**PROVIDED RECORDS:**
++++++++++

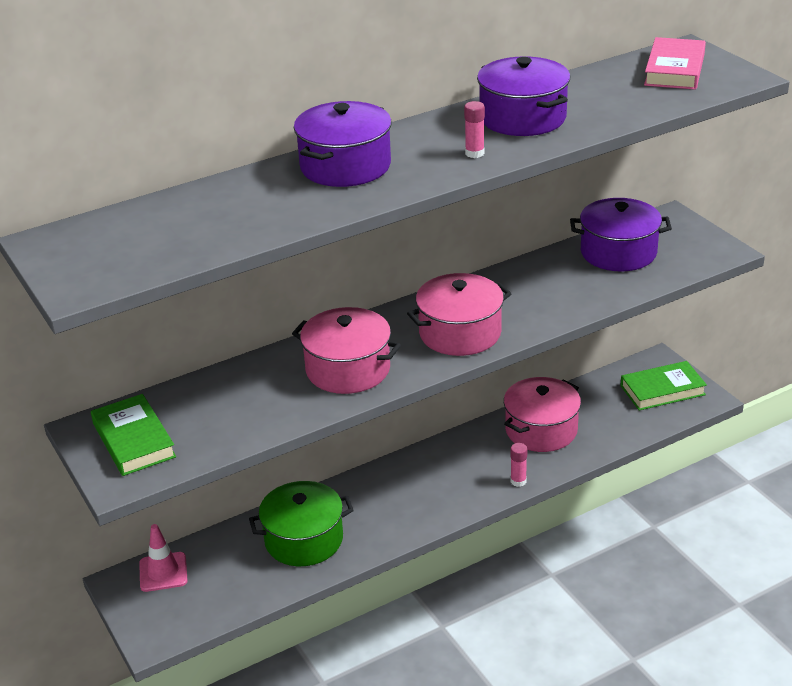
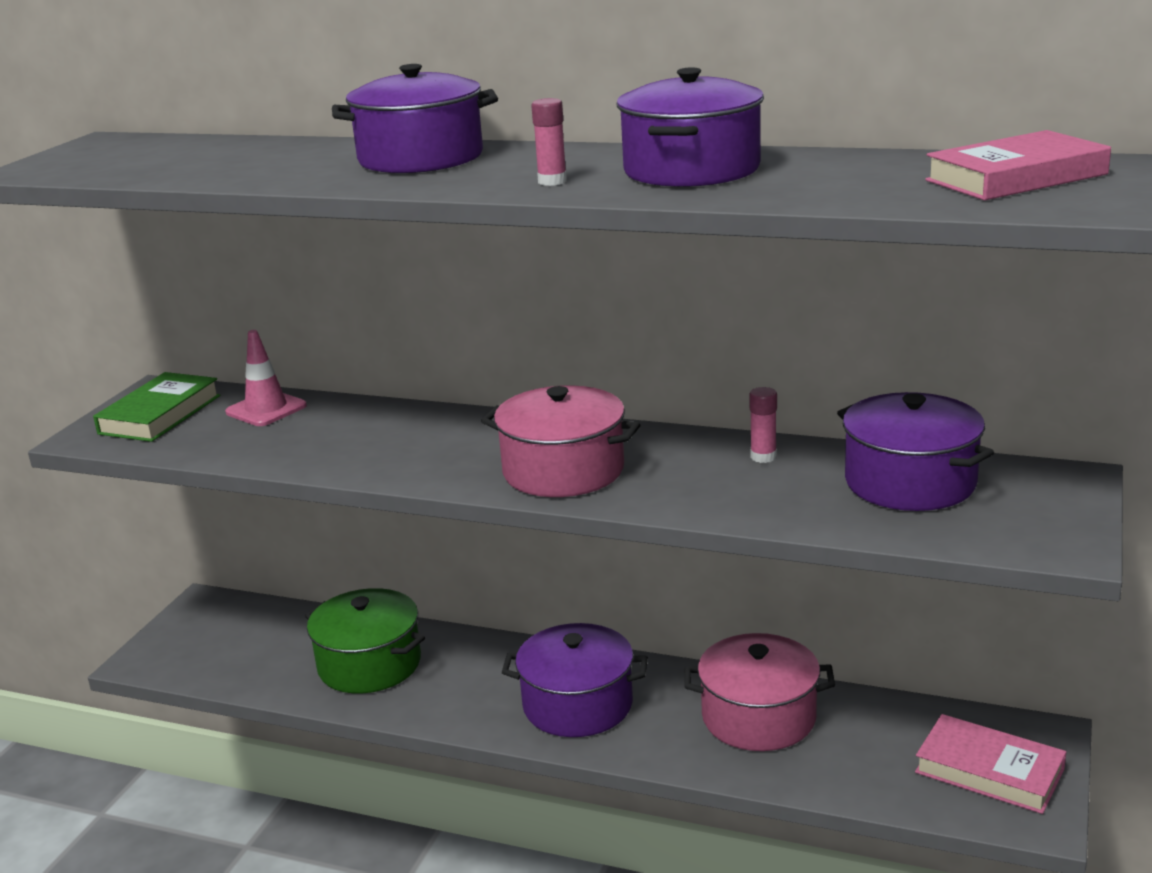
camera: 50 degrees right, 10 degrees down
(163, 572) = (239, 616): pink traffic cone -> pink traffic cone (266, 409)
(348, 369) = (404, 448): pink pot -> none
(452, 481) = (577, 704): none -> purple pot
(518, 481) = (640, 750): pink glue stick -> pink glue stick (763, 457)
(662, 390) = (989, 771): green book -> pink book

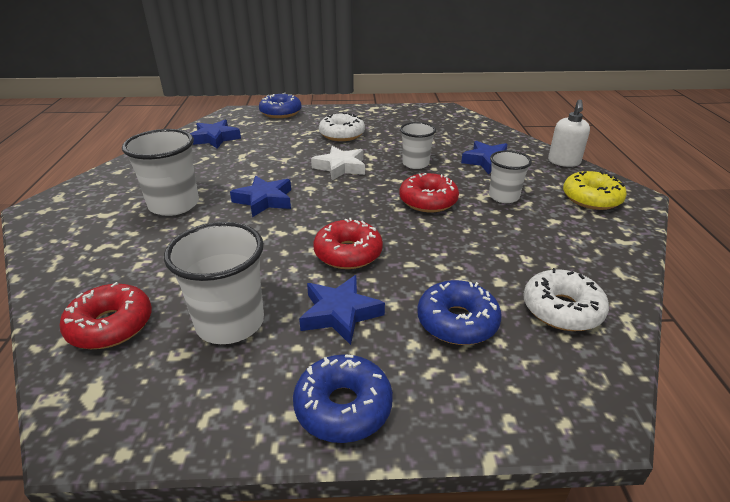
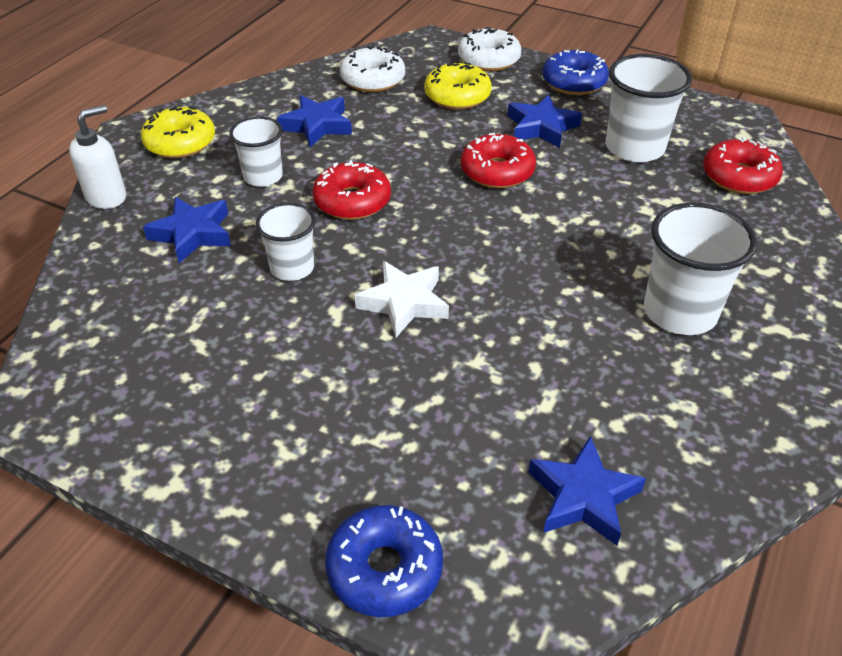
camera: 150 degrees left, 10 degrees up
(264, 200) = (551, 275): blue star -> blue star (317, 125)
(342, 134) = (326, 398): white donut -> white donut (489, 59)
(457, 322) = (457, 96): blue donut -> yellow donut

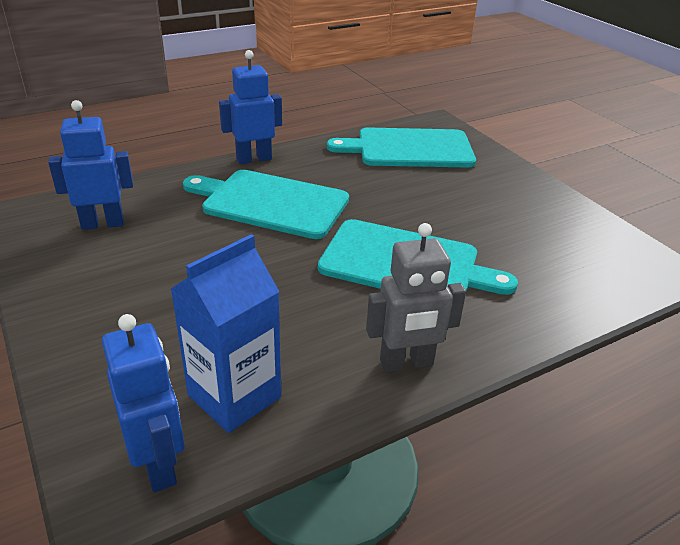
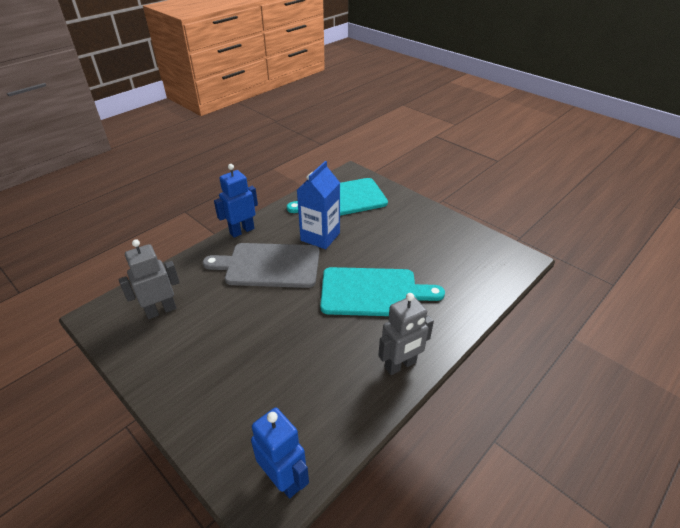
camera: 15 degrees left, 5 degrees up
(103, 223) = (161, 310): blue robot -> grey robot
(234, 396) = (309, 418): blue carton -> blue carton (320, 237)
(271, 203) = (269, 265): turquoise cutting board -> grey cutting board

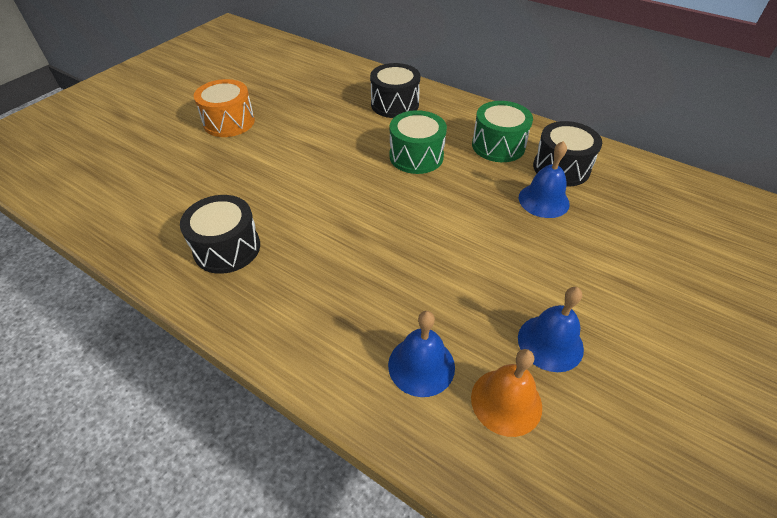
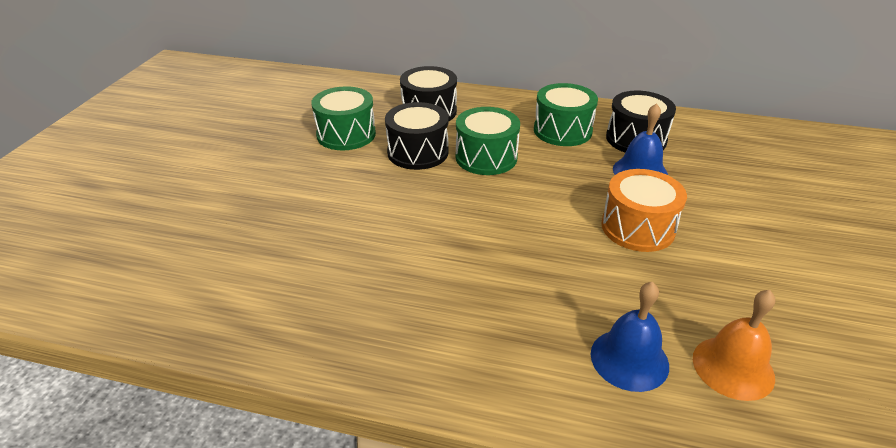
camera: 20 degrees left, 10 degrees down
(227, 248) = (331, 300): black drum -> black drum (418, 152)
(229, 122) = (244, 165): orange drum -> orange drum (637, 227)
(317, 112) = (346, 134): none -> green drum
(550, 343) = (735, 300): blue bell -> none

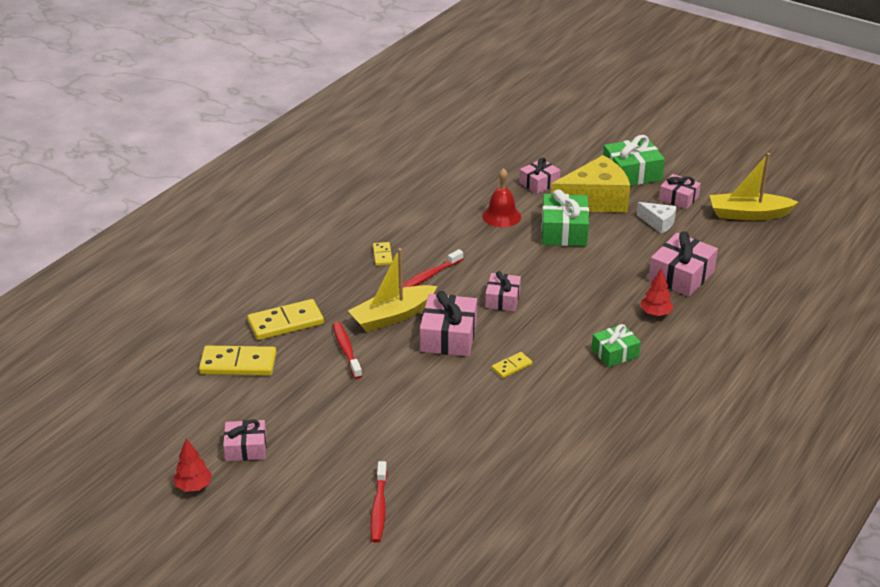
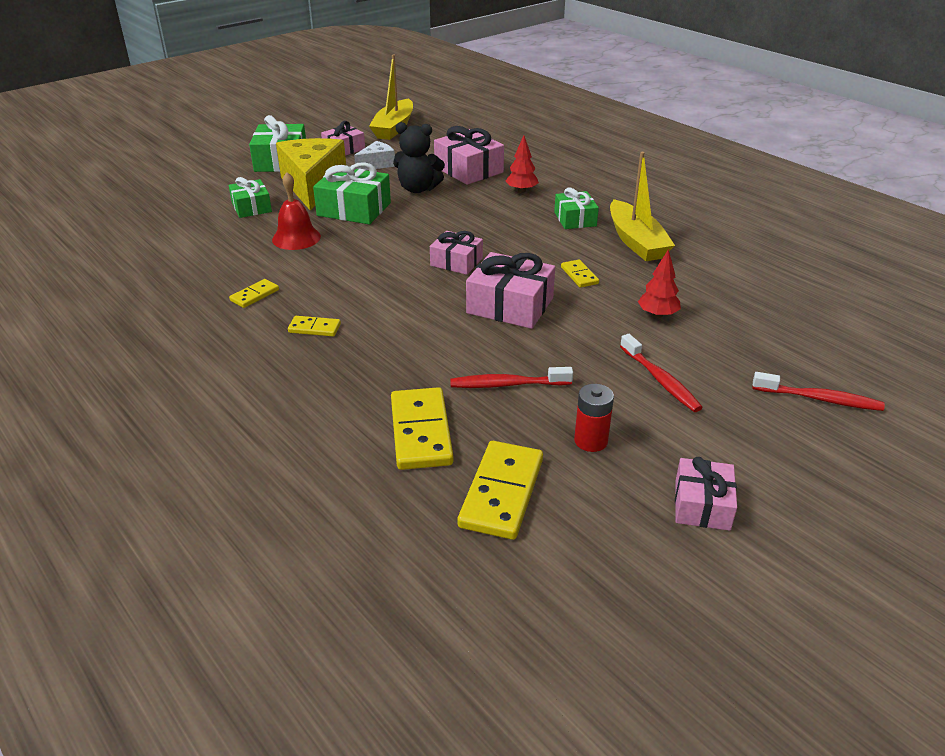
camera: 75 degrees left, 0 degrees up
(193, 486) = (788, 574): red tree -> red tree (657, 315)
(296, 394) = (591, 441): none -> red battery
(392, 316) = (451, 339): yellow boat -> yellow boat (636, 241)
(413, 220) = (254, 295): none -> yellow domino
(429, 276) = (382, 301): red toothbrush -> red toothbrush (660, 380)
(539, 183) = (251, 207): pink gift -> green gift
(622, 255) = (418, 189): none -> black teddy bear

++++++++++

**ASSIGNMENT:**
The pictures in the entries should be left out; output everything else exactly.

**TASK OUTPUT:**
camera: 50 degrees right, 10 degrees down
(163, 572) = (239, 616): pink traffic cone -> pink traffic cone (266, 409)
(348, 369) = (404, 448): pink pot -> none
(452, 481) = (577, 704): none -> purple pot
(518, 481) = (640, 750): pink glue stick -> pink glue stick (763, 457)
(662, 390) = (989, 771): green book -> pink book

camera: 150 degrees left, 10 degrees up
(264, 200) = (551, 275): blue star -> blue star (317, 125)
(342, 134) = (326, 398): white donut -> white donut (489, 59)
(457, 322) = (457, 96): blue donut -> yellow donut

camera: 15 degrees left, 5 degrees up
(103, 223) = (161, 310): blue robot -> grey robot
(234, 396) = (309, 418): blue carton -> blue carton (320, 237)
(271, 203) = (269, 265): turquoise cutting board -> grey cutting board

camera: 20 degrees left, 10 degrees down
(227, 248) = (331, 300): black drum -> black drum (418, 152)
(229, 122) = (244, 165): orange drum -> orange drum (637, 227)
(317, 112) = (346, 134): none -> green drum
(550, 343) = (735, 300): blue bell -> none

camera: 75 degrees left, 0 degrees up
(193, 486) = (788, 574): red tree -> red tree (657, 315)
(296, 394) = (591, 441): none -> red battery
(392, 316) = (451, 339): yellow boat -> yellow boat (636, 241)
(413, 220) = (254, 295): none -> yellow domino
(429, 276) = (382, 301): red toothbrush -> red toothbrush (660, 380)
(539, 183) = (251, 207): pink gift -> green gift
(622, 255) = (418, 189): none -> black teddy bear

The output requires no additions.